** AVAILABLE DATA **
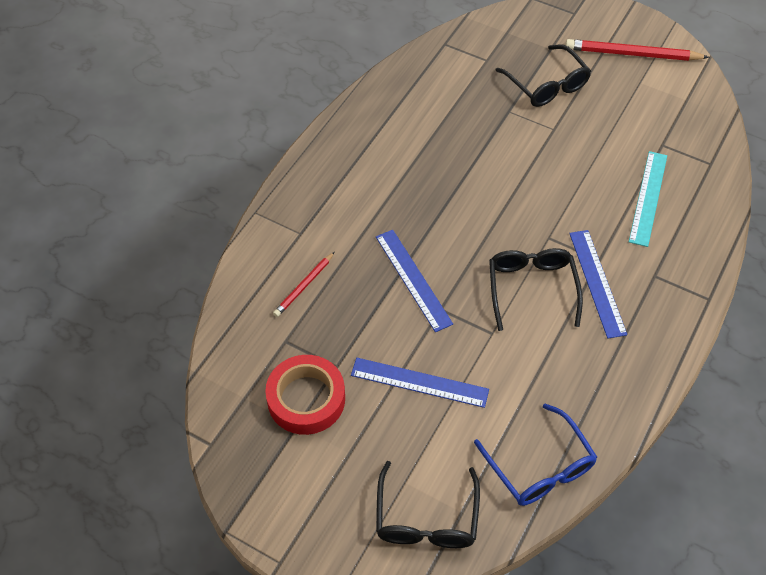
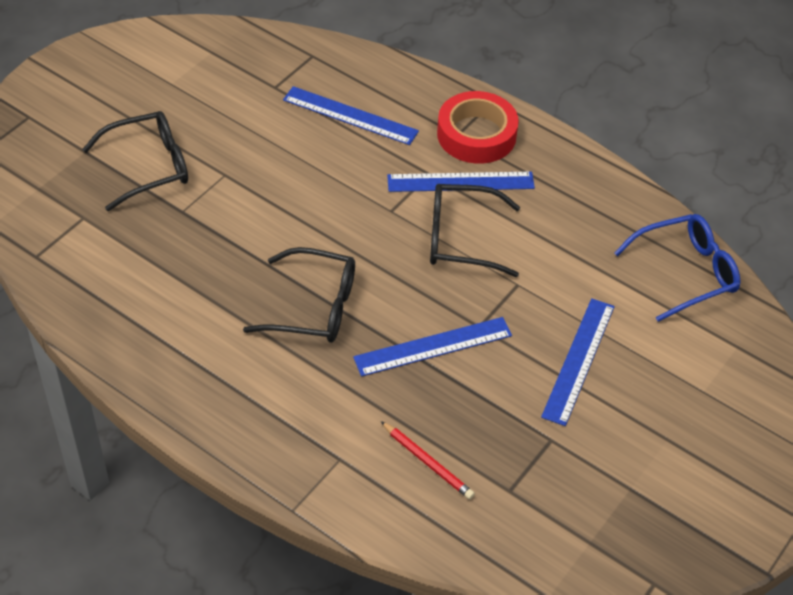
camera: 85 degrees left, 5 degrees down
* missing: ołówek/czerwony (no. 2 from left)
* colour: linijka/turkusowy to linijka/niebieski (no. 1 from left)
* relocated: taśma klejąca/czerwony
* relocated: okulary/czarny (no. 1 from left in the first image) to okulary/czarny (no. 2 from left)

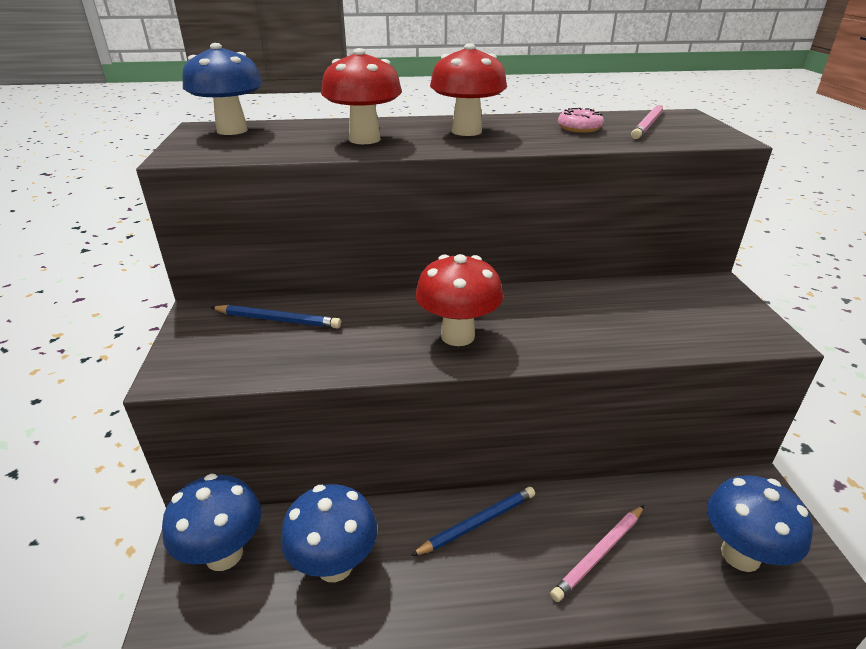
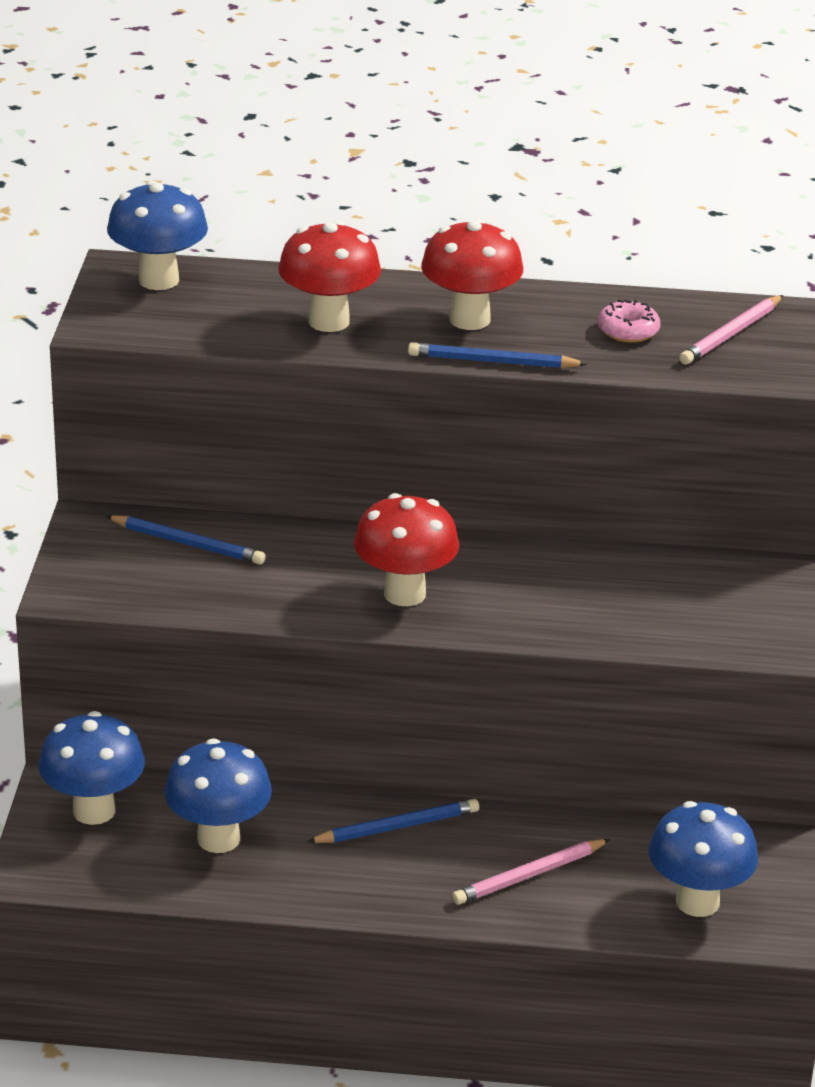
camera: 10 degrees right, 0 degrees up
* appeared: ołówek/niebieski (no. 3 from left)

* * *

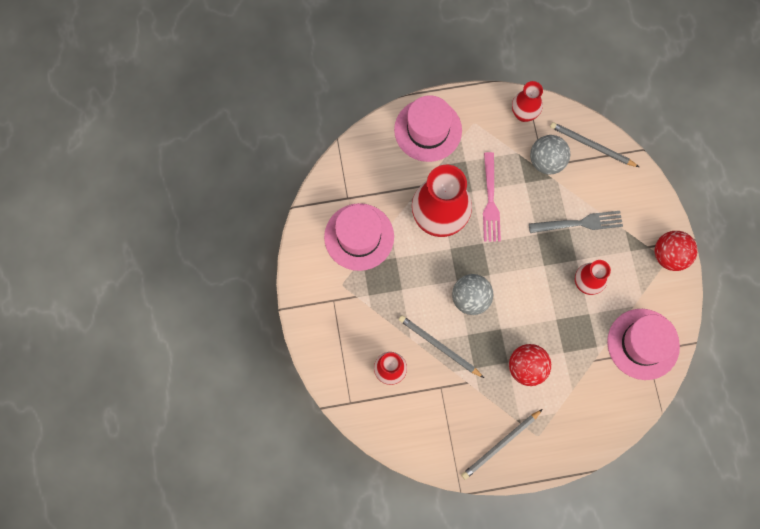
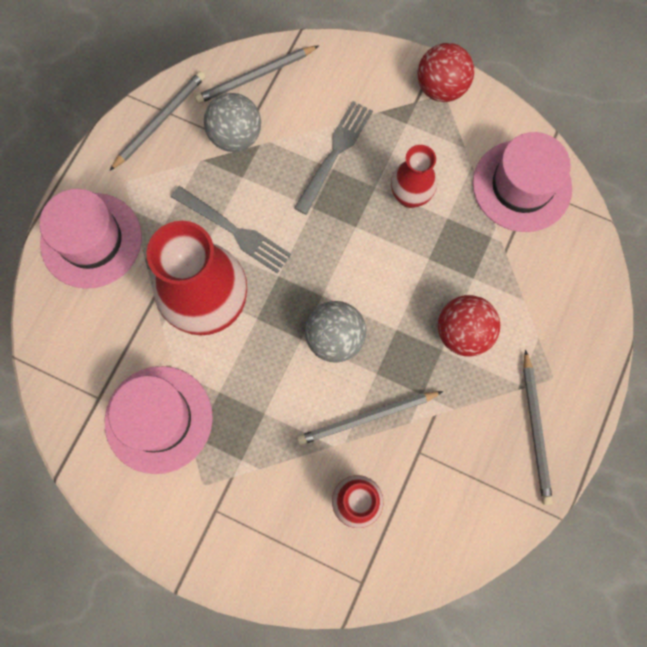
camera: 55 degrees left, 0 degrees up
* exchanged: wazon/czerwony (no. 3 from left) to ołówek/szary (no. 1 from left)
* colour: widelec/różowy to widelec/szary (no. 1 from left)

** PROBLEM STATEMENT **
Beginning with the line holding "ołówek/czerwony (no. 2 from left)" and ending with the line holding "relocated: taśma klejąca/czerwony", write out the stretch of material above exactly; add no further lines.

** REPLY TO THE EXERCISE **
* missing: ołówek/czerwony (no. 2 from left)
* colour: linijka/turkusowy to linijka/niebieski (no. 1 from left)
* relocated: taśma klejąca/czerwony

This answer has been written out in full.